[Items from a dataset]
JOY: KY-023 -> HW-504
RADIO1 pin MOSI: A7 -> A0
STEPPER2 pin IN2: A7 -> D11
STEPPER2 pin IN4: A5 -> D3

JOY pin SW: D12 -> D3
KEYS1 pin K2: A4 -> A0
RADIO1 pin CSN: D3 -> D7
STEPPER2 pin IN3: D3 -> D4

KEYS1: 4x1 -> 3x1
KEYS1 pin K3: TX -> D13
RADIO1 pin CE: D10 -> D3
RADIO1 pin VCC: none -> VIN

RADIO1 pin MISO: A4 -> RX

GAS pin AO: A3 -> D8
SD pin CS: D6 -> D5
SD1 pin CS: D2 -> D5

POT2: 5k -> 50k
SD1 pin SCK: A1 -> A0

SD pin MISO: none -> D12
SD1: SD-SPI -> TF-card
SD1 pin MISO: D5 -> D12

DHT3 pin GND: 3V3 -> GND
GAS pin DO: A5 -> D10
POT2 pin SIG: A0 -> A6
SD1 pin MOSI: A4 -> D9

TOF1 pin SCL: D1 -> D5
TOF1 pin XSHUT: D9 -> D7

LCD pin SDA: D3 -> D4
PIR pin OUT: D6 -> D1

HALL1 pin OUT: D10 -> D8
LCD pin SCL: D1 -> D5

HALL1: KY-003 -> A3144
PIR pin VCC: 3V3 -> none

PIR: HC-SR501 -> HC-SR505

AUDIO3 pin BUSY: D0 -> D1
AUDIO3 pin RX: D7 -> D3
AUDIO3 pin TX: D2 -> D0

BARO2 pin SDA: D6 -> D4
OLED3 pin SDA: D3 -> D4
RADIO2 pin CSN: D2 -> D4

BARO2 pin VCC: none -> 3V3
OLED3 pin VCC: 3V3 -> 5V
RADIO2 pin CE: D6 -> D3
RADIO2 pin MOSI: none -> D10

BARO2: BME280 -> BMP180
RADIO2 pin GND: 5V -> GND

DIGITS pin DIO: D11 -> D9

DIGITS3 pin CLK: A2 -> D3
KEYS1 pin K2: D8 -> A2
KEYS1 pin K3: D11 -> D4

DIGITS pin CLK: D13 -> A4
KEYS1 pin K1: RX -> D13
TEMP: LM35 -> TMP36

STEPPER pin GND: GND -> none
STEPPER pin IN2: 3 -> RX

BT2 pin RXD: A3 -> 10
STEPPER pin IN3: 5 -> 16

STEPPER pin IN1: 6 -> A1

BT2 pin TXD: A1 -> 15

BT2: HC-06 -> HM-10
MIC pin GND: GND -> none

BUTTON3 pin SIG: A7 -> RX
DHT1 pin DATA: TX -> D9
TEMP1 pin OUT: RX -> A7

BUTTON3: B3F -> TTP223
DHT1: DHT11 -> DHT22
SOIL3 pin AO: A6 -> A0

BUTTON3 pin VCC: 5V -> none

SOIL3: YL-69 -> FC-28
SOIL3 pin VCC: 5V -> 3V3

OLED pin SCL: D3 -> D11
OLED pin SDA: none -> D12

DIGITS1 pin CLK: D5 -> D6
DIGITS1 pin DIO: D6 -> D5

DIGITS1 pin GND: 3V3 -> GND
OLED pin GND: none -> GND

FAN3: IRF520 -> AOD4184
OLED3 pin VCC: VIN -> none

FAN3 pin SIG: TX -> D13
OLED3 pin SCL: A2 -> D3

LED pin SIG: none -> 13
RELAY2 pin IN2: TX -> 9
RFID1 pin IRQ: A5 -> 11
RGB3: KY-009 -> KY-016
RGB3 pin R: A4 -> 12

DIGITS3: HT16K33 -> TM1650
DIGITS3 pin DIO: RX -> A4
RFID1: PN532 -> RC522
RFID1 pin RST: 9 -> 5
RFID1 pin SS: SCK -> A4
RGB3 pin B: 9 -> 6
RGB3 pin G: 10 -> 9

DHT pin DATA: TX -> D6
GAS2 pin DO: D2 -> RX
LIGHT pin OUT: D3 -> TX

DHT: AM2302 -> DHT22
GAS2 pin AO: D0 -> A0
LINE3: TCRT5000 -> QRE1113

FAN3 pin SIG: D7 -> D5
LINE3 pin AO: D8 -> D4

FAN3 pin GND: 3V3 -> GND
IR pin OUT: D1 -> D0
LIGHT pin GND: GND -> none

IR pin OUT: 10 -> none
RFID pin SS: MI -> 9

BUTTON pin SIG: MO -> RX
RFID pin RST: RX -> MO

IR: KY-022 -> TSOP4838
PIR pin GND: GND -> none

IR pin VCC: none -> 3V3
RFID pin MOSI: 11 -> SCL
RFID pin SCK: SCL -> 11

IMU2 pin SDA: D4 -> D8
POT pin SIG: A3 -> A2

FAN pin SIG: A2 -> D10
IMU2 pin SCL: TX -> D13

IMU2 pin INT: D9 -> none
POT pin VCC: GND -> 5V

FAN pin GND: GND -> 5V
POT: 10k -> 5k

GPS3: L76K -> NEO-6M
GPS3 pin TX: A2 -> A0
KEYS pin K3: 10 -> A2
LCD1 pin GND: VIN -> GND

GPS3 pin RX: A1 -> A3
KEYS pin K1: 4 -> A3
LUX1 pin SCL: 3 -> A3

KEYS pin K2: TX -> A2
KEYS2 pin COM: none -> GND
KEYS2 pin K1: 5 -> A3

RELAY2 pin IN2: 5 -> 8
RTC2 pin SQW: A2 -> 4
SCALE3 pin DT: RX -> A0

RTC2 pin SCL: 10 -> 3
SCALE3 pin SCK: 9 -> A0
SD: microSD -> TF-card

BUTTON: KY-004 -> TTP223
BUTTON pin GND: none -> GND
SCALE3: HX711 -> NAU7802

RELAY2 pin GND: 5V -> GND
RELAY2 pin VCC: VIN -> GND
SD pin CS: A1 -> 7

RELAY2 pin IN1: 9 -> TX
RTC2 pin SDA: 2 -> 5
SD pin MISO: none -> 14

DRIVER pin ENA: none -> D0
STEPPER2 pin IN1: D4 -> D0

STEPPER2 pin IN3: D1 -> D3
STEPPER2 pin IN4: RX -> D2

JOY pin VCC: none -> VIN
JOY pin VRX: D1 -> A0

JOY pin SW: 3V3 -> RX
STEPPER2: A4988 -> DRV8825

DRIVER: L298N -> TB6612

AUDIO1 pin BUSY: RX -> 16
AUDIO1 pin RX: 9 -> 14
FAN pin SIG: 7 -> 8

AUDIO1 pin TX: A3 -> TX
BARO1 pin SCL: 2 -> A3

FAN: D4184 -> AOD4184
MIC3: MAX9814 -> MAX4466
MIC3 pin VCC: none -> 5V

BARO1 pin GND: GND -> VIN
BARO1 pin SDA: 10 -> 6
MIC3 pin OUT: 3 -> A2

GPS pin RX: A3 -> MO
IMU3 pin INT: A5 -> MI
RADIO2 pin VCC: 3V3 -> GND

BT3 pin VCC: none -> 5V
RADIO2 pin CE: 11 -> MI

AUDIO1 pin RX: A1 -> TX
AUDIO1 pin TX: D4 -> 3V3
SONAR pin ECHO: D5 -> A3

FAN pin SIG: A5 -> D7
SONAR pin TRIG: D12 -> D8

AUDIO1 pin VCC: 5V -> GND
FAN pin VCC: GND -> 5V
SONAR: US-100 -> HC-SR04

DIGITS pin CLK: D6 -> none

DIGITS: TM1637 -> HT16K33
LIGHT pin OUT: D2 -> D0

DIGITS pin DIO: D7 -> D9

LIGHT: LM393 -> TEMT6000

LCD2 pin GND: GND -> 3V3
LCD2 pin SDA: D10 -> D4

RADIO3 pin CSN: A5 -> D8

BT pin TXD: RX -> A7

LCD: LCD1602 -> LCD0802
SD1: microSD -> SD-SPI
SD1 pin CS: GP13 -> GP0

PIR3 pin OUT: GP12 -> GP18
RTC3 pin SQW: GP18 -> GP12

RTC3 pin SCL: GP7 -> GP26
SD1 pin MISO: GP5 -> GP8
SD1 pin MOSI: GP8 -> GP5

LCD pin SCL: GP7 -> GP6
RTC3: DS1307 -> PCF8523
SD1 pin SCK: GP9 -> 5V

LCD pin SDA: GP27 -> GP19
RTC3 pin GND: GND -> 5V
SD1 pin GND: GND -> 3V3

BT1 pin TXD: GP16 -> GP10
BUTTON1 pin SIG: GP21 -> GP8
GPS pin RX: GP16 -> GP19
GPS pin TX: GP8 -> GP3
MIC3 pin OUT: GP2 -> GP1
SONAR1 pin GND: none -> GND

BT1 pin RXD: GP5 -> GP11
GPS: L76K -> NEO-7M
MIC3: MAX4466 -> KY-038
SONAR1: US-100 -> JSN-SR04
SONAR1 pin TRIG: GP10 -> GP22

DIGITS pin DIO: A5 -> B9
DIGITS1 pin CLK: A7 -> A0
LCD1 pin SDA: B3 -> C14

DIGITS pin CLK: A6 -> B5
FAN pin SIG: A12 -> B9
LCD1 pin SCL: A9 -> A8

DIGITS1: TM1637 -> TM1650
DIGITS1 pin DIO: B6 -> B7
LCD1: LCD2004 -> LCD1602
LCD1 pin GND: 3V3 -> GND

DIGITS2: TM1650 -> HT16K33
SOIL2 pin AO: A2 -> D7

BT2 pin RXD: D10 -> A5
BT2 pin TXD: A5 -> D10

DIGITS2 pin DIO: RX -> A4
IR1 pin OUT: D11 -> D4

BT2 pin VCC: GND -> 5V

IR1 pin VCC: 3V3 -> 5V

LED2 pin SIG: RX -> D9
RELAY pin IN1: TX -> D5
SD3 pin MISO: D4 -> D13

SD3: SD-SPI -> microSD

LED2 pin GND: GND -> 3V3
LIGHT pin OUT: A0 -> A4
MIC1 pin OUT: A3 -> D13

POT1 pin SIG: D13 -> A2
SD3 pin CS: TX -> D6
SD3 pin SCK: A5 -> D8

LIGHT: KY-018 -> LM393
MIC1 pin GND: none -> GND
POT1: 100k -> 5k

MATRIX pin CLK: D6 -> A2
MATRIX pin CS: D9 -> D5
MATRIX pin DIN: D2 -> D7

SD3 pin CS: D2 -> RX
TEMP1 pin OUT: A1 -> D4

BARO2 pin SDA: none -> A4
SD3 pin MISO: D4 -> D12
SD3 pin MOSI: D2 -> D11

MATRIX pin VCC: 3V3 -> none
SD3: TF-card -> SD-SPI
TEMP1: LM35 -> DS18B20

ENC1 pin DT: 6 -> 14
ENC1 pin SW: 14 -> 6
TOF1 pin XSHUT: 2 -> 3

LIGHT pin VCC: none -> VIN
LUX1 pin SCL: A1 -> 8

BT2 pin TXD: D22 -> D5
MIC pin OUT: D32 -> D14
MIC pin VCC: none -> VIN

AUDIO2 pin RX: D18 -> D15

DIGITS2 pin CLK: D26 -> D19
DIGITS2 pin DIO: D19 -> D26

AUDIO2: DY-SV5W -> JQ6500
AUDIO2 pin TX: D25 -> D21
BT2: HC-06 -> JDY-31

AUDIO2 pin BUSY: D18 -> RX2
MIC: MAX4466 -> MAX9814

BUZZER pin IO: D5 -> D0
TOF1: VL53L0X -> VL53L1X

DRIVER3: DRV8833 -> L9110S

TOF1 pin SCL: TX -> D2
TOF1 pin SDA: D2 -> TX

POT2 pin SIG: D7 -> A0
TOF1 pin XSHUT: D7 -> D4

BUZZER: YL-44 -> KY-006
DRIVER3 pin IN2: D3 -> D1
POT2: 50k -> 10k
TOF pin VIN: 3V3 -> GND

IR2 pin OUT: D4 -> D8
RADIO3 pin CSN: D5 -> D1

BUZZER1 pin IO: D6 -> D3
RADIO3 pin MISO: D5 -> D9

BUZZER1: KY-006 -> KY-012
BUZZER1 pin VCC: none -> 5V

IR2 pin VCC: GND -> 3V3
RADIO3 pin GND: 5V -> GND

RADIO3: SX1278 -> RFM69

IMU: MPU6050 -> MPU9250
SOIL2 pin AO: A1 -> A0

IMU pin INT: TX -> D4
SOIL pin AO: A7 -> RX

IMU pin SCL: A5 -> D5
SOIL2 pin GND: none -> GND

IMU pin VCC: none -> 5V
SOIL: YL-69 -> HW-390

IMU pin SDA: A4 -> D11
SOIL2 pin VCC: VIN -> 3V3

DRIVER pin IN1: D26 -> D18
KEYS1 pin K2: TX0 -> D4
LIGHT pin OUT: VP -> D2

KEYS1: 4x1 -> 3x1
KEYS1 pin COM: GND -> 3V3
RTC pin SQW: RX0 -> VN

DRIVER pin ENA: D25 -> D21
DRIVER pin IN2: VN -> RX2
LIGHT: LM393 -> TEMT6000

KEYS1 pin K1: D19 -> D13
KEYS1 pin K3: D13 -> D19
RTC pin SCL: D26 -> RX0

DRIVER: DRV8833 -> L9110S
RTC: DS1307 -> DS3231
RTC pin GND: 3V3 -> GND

▸ **What needs to be done**:
Please print the records above exactly from their first line. End with the line containing "POT2 pin SIG: A0 -> A6", and include it.

▸ **Exercise result**:
JOY: KY-023 -> HW-504
RADIO1 pin MOSI: A7 -> A0
STEPPER2 pin IN2: A7 -> D11
STEPPER2 pin IN4: A5 -> D3

JOY pin SW: D12 -> D3
KEYS1 pin K2: A4 -> A0
RADIO1 pin CSN: D3 -> D7
STEPPER2 pin IN3: D3 -> D4

KEYS1: 4x1 -> 3x1
KEYS1 pin K3: TX -> D13
RADIO1 pin CE: D10 -> D3
RADIO1 pin VCC: none -> VIN

RADIO1 pin MISO: A4 -> RX

GAS pin AO: A3 -> D8
SD pin CS: D6 -> D5
SD1 pin CS: D2 -> D5

POT2: 5k -> 50k
SD1 pin SCK: A1 -> A0

SD pin MISO: none -> D12
SD1: SD-SPI -> TF-card
SD1 pin MISO: D5 -> D12

DHT3 pin GND: 3V3 -> GND
GAS pin DO: A5 -> D10
POT2 pin SIG: A0 -> A6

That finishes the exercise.